---- DATA RECORDS

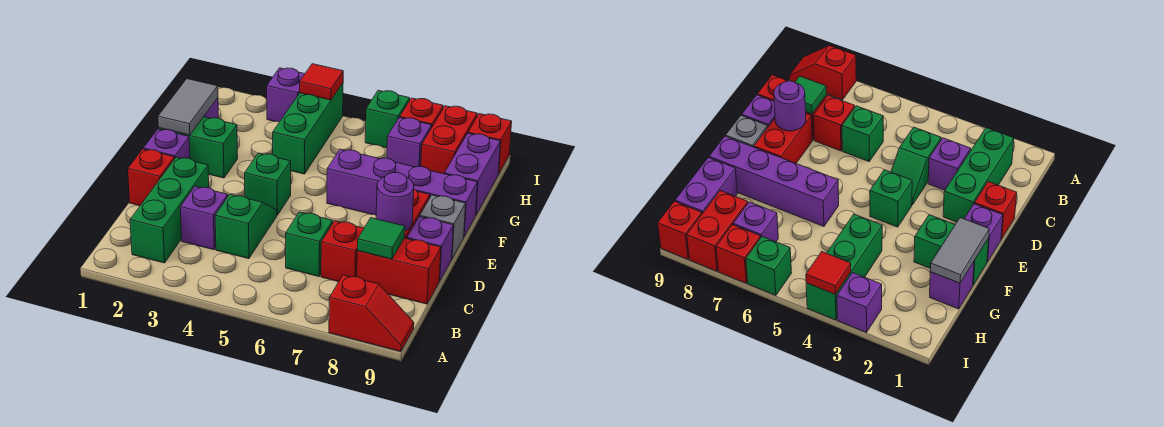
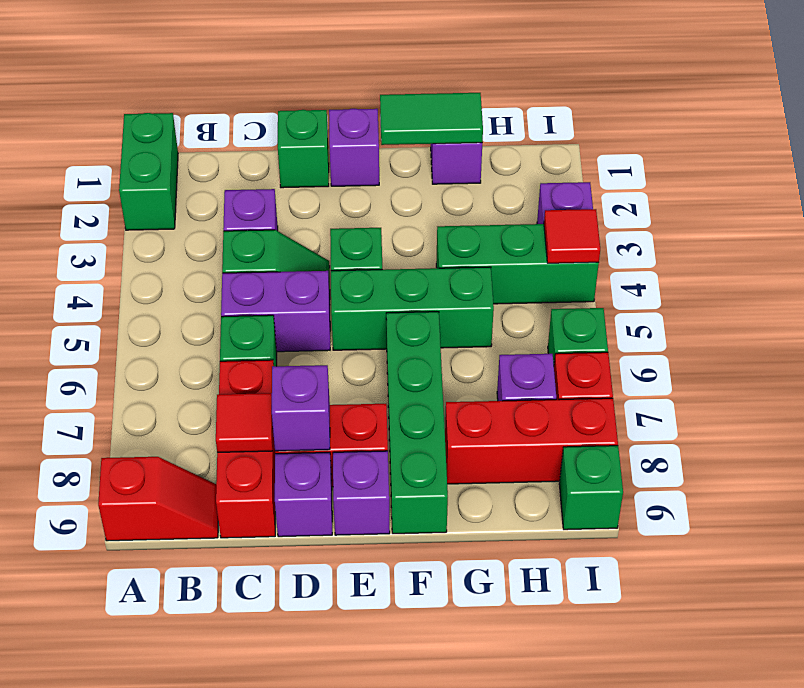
red 1x2 slope [329,275,414,352] -> red 1x2 slope turned to [98,457,218,541]
green 1x3 brick [130,157,209,263] -> green 1x3 brick moved to [331,267,494,350]
green 1x1 tile [357,218,405,259] -> red 1x1 tile [216,393,273,452]
red 1x1 brick [128,149,174,206] -> green 1x1 brick [278,110,329,188]
purple 1x1 round brick [376,173,414,231] -> purple 1x1 brick [272,365,330,451]
grey 1x1 brick [420,195,466,258] -> purple 1x1 brick [333,451,390,535]
green 1x2 brick [158,117,238,178] -> green 1x2 brick moved to [119,113,178,230]
grey 1x2 tile [158,79,218,135] -> green 1x2 tile [380,93,483,145]
purple 1x4 brick [327,149,477,236] -> green 1x4 brick [386,312,448,534]
purple 1x2 brick [444,133,500,215] -> purple 1x2 brick moved to [221,271,330,352]
red 1x2 brick [421,106,477,174] -> red 1x3 brick [445,398,618,484]
red 1x1 brick [468,114,512,174] -> green 1x1 brick [559,446,623,530]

--------

### EXERCISE OBJECTIVE
Reproduce, word for word, the line containing "red 1x1 brick [128,149,174,206]" along with every later line of the listing, and leave out all earlier lines.

### RESULT BELOW
red 1x1 brick [128,149,174,206] -> green 1x1 brick [278,110,329,188]
purple 1x1 round brick [376,173,414,231] -> purple 1x1 brick [272,365,330,451]
grey 1x1 brick [420,195,466,258] -> purple 1x1 brick [333,451,390,535]
green 1x2 brick [158,117,238,178] -> green 1x2 brick moved to [119,113,178,230]
grey 1x2 tile [158,79,218,135] -> green 1x2 tile [380,93,483,145]
purple 1x4 brick [327,149,477,236] -> green 1x4 brick [386,312,448,534]
purple 1x2 brick [444,133,500,215] -> purple 1x2 brick moved to [221,271,330,352]
red 1x2 brick [421,106,477,174] -> red 1x3 brick [445,398,618,484]
red 1x1 brick [468,114,512,174] -> green 1x1 brick [559,446,623,530]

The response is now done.